[[ DATA FOR THIS EXERCISE, beginning ]]

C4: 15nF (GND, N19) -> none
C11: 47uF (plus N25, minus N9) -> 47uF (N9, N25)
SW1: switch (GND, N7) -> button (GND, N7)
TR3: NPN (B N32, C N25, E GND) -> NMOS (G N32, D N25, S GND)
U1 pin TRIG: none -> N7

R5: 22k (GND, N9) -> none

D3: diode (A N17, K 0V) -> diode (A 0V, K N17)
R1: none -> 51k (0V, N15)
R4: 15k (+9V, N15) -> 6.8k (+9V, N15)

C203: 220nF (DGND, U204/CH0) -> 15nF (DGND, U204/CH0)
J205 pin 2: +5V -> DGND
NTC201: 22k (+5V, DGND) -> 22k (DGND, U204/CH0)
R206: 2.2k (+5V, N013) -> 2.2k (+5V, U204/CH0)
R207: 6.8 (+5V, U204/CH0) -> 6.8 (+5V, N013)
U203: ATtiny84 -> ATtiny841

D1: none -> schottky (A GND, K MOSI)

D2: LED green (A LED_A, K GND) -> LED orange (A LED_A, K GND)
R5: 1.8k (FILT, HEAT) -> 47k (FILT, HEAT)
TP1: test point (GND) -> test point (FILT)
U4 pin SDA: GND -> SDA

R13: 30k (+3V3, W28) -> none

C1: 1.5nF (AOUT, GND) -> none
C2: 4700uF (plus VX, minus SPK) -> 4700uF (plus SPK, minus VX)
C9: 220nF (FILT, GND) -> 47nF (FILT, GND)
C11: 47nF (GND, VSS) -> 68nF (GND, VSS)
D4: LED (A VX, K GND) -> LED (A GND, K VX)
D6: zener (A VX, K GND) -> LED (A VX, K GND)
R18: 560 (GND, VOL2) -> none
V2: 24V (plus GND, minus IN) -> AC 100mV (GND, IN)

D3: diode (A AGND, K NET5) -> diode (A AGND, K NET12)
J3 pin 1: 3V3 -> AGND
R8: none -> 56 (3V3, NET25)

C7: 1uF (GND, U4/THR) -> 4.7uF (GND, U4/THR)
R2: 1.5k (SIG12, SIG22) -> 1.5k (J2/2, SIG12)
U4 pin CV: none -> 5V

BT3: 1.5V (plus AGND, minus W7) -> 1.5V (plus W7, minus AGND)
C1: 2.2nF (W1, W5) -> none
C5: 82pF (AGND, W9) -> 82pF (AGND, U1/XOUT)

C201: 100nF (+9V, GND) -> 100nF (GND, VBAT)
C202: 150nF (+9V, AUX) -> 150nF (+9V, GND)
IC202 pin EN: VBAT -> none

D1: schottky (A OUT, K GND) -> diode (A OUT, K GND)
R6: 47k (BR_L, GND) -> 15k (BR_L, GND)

[[ DATA FOR THIS EXERCISE, end ]]

WHAT TO PRODUCE ▸ Nothing but the lines from the one containing "SW1: switch (GND, N7) -> button (GND, N7)" through the last line of the material should be returned, each exactly as written, both ends included.

YOUR RESPONSE ▸
SW1: switch (GND, N7) -> button (GND, N7)
TR3: NPN (B N32, C N25, E GND) -> NMOS (G N32, D N25, S GND)
U1 pin TRIG: none -> N7

R5: 22k (GND, N9) -> none

D3: diode (A N17, K 0V) -> diode (A 0V, K N17)
R1: none -> 51k (0V, N15)
R4: 15k (+9V, N15) -> 6.8k (+9V, N15)

C203: 220nF (DGND, U204/CH0) -> 15nF (DGND, U204/CH0)
J205 pin 2: +5V -> DGND
NTC201: 22k (+5V, DGND) -> 22k (DGND, U204/CH0)
R206: 2.2k (+5V, N013) -> 2.2k (+5V, U204/CH0)
R207: 6.8 (+5V, U204/CH0) -> 6.8 (+5V, N013)
U203: ATtiny84 -> ATtiny841

D1: none -> schottky (A GND, K MOSI)

D2: LED green (A LED_A, K GND) -> LED orange (A LED_A, K GND)
R5: 1.8k (FILT, HEAT) -> 47k (FILT, HEAT)
TP1: test point (GND) -> test point (FILT)
U4 pin SDA: GND -> SDA

R13: 30k (+3V3, W28) -> none

C1: 1.5nF (AOUT, GND) -> none
C2: 4700uF (plus VX, minus SPK) -> 4700uF (plus SPK, minus VX)
C9: 220nF (FILT, GND) -> 47nF (FILT, GND)
C11: 47nF (GND, VSS) -> 68nF (GND, VSS)
D4: LED (A VX, K GND) -> LED (A GND, K VX)
D6: zener (A VX, K GND) -> LED (A VX, K GND)
R18: 560 (GND, VOL2) -> none
V2: 24V (plus GND, minus IN) -> AC 100mV (GND, IN)

D3: diode (A AGND, K NET5) -> diode (A AGND, K NET12)
J3 pin 1: 3V3 -> AGND
R8: none -> 56 (3V3, NET25)

C7: 1uF (GND, U4/THR) -> 4.7uF (GND, U4/THR)
R2: 1.5k (SIG12, SIG22) -> 1.5k (J2/2, SIG12)
U4 pin CV: none -> 5V

BT3: 1.5V (plus AGND, minus W7) -> 1.5V (plus W7, minus AGND)
C1: 2.2nF (W1, W5) -> none
C5: 82pF (AGND, W9) -> 82pF (AGND, U1/XOUT)

C201: 100nF (+9V, GND) -> 100nF (GND, VBAT)
C202: 150nF (+9V, AUX) -> 150nF (+9V, GND)
IC202 pin EN: VBAT -> none

D1: schottky (A OUT, K GND) -> diode (A OUT, K GND)
R6: 47k (BR_L, GND) -> 15k (BR_L, GND)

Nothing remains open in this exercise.